Repeat every entry exactly. Do not include the pictures.

START PROVIDED DATA

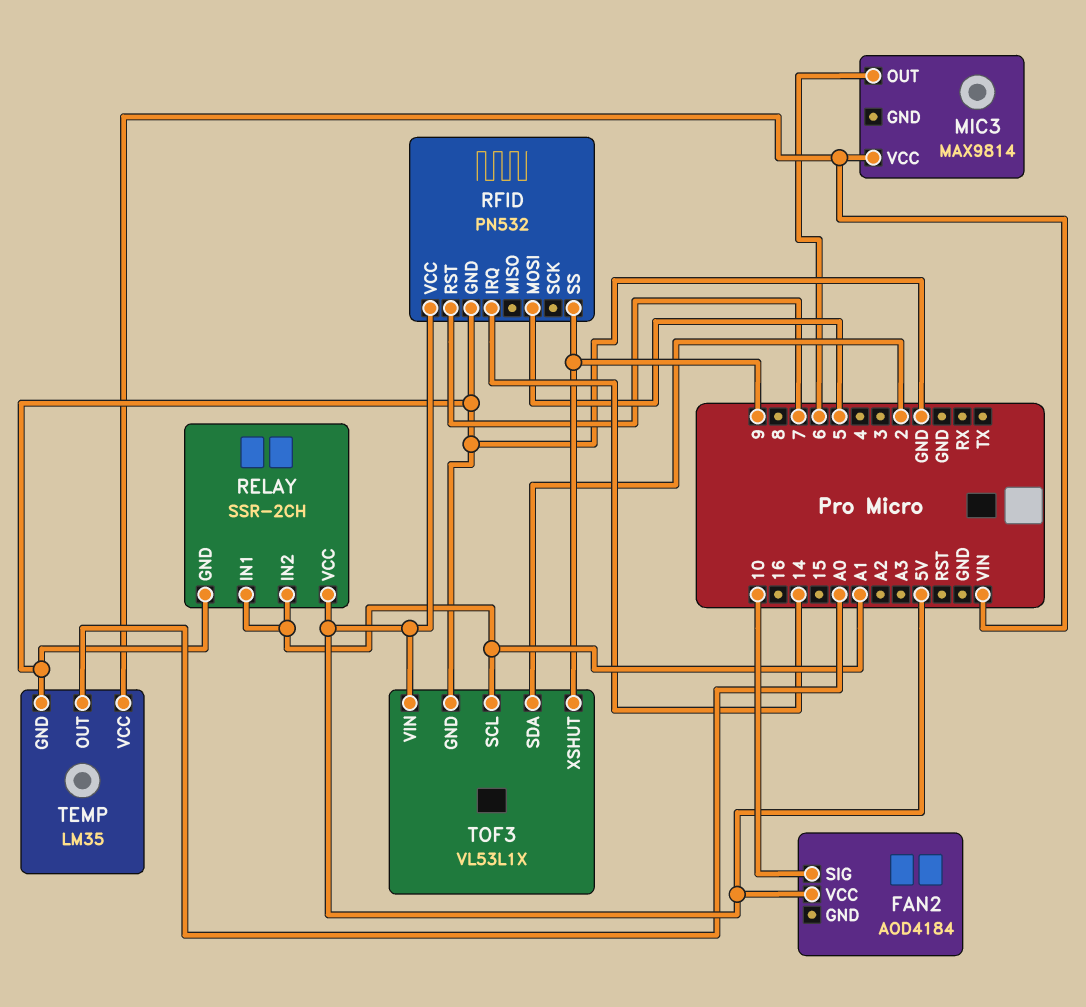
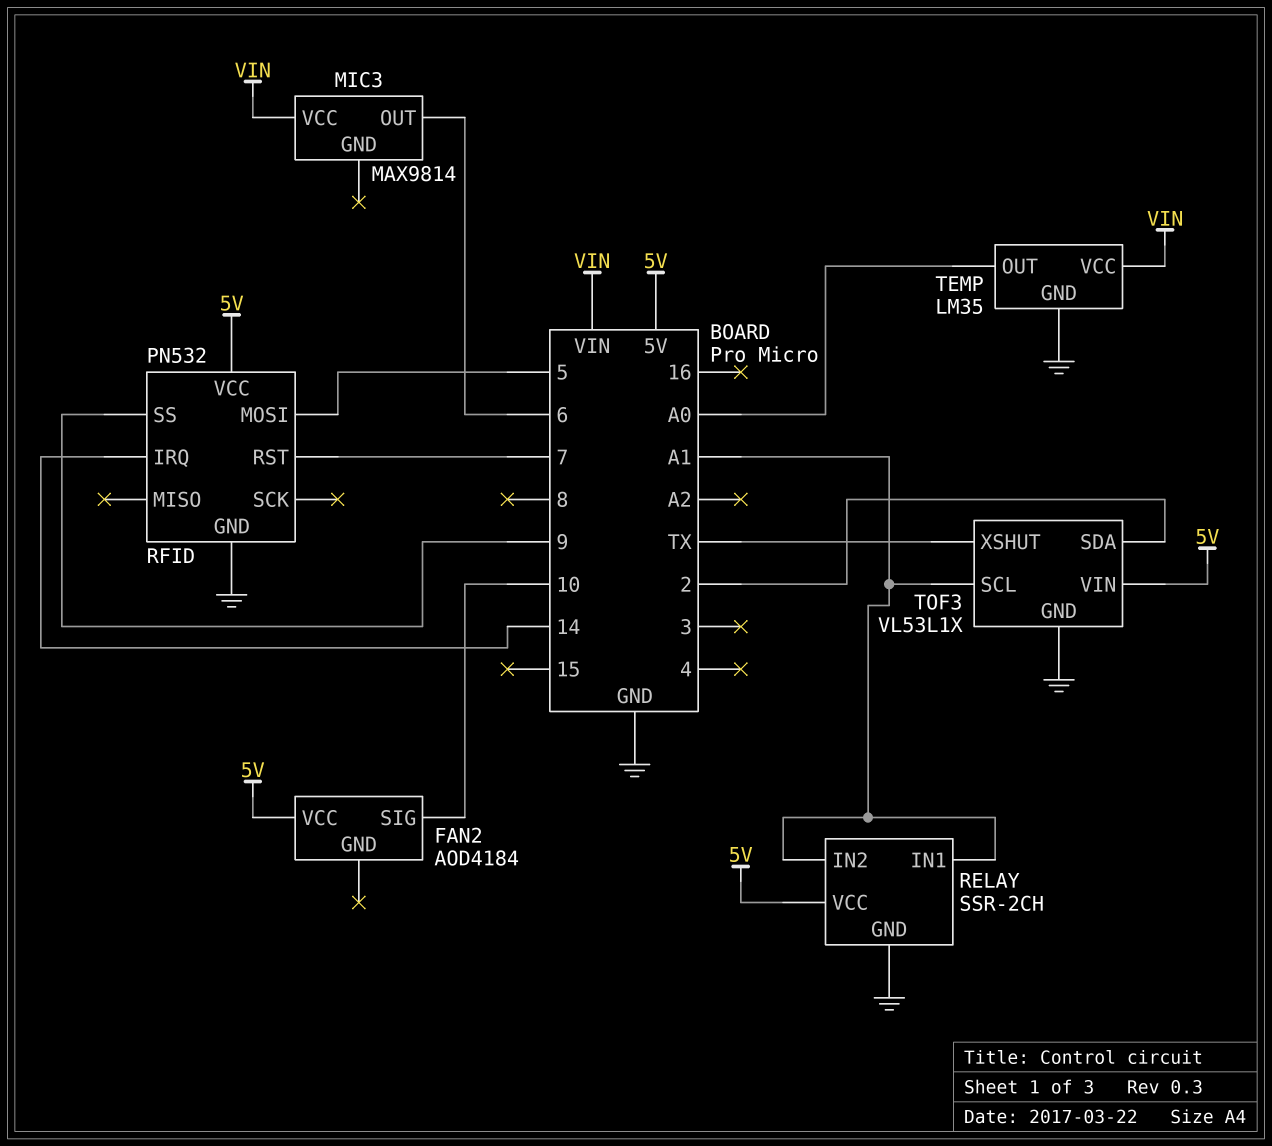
TOF3 pin XSHUT: 9 -> TX

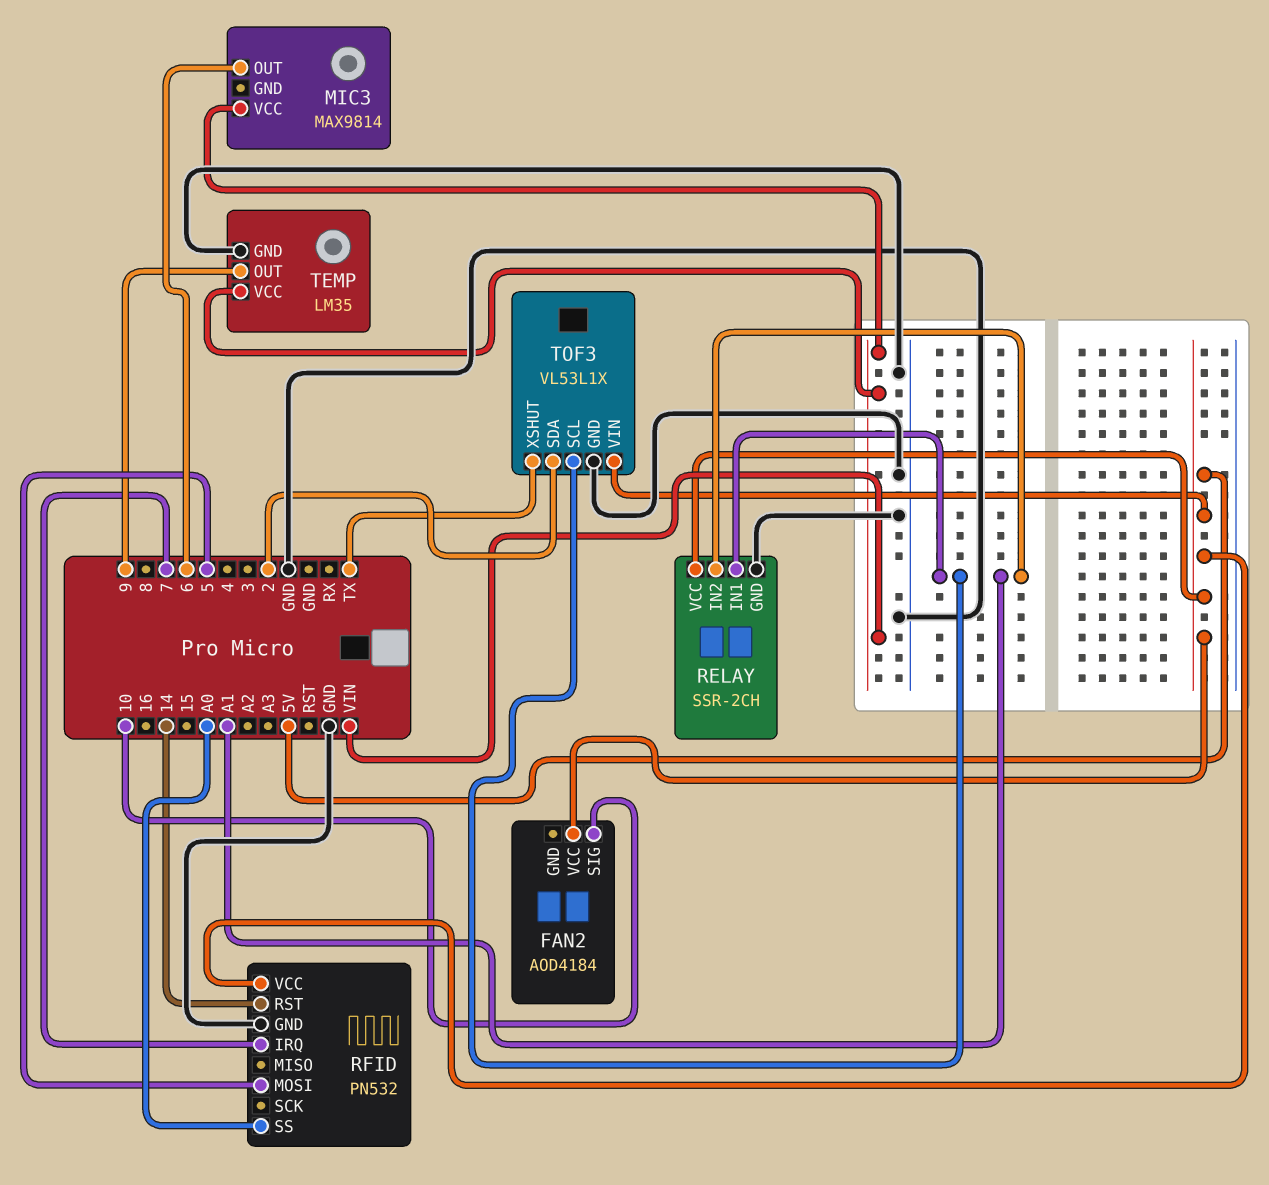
RFID pin IRQ: 14 -> 7
RFID pin RST: 7 -> 14
RFID pin SS: 9 -> A0
TEMP pin OUT: A0 -> 9

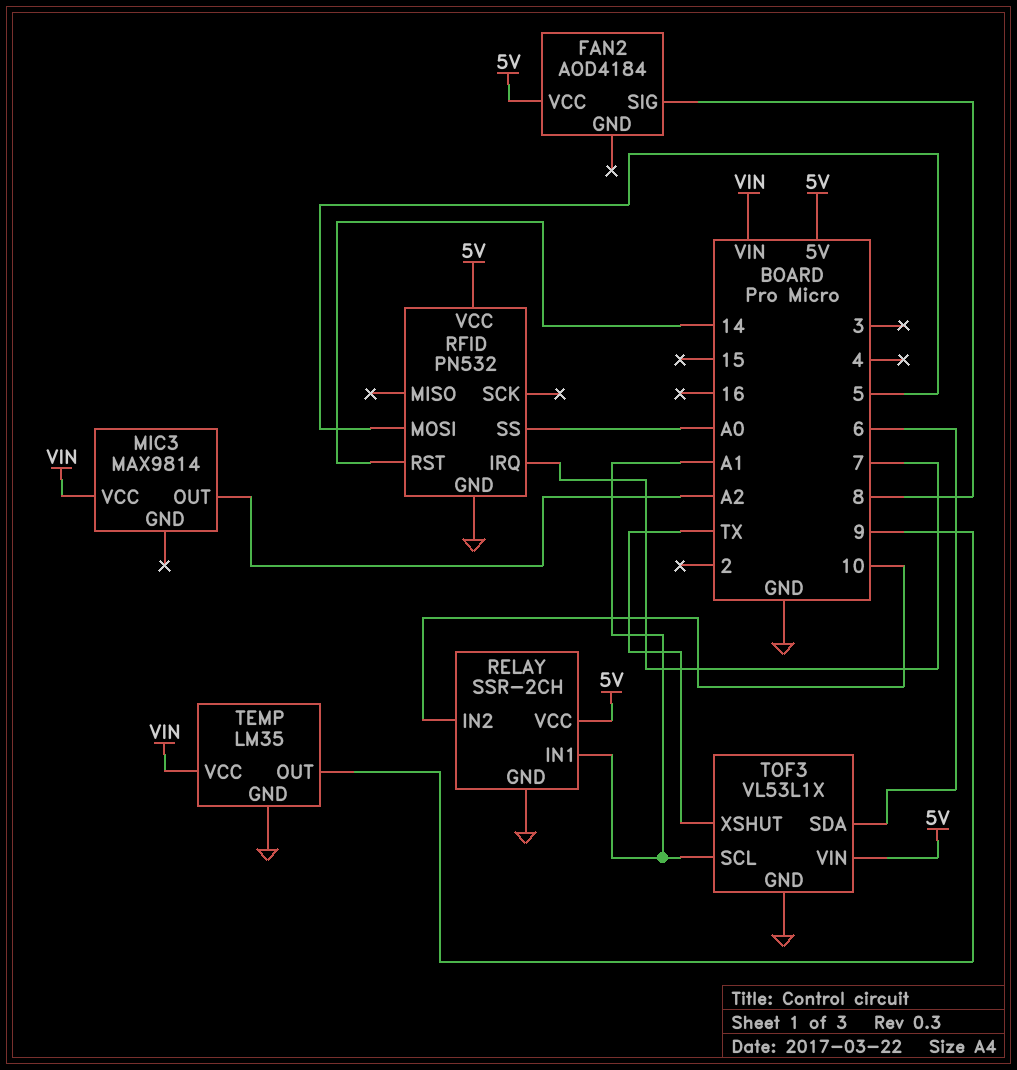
FAN2 pin SIG: 10 -> 8
MIC3 pin OUT: 6 -> A2
RELAY pin IN2: A1 -> 10
TOF3 pin SDA: 2 -> 6

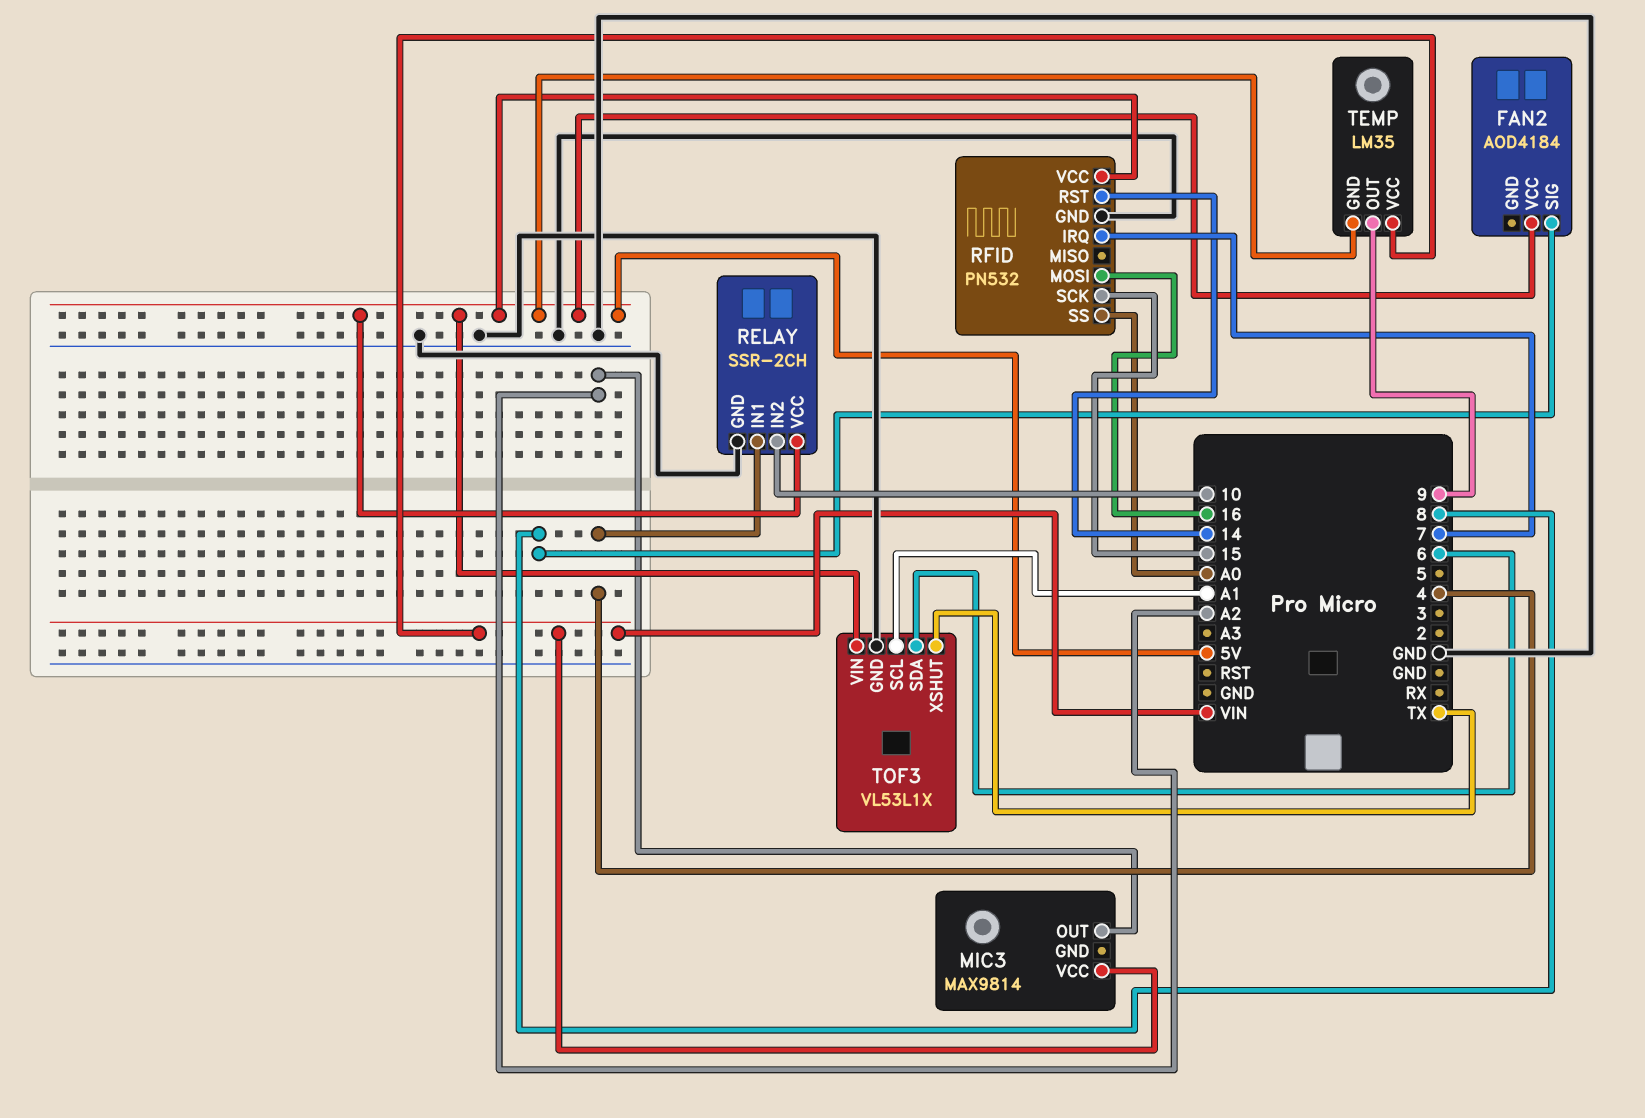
RELAY pin IN1: A1 -> 4
RFID pin MOSI: 5 -> 16
RFID pin SCK: none -> 15
TEMP pin GND: GND -> 5V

END PROVIDED DATA

ANSWER AREA =>
TOF3 pin XSHUT: 9 -> TX

RFID pin IRQ: 14 -> 7
RFID pin RST: 7 -> 14
RFID pin SS: 9 -> A0
TEMP pin OUT: A0 -> 9

FAN2 pin SIG: 10 -> 8
MIC3 pin OUT: 6 -> A2
RELAY pin IN2: A1 -> 10
TOF3 pin SDA: 2 -> 6

RELAY pin IN1: A1 -> 4
RFID pin MOSI: 5 -> 16
RFID pin SCK: none -> 15
TEMP pin GND: GND -> 5V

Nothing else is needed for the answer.